TASK GOAL
Skipping all images, output the listing word for word.

DATASET CONTENT

▼

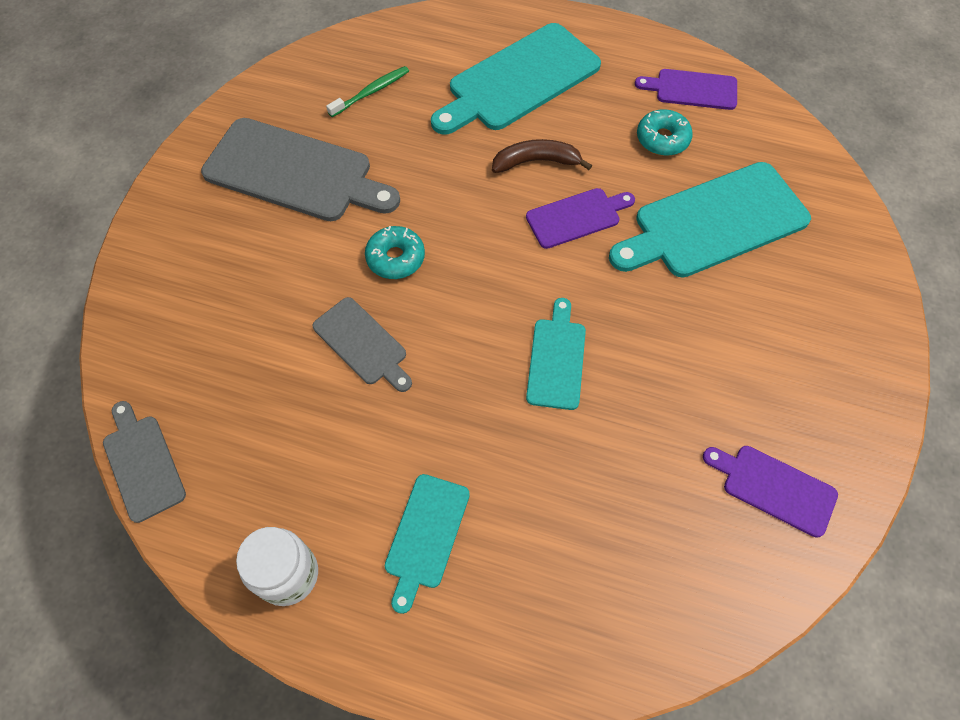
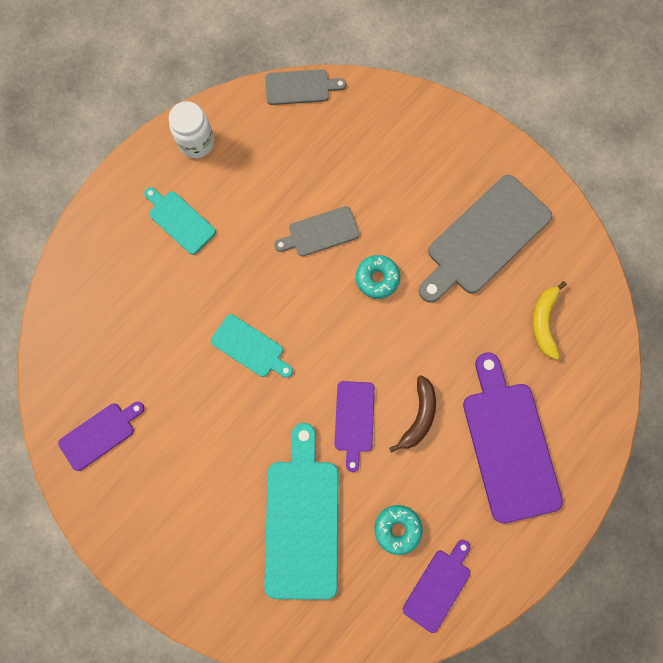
camera: 115 degrees right, 15 degrees up
(371, 92) = (544, 322): green toothbrush -> yellow banana
(519, 80) = (509, 444): turquoise cutting board -> purple cutting board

▲

SOLUTION BELOW
camera: 115 degrees right, 15 degrees up
(371, 92) = (544, 322): green toothbrush -> yellow banana
(519, 80) = (509, 444): turquoise cutting board -> purple cutting board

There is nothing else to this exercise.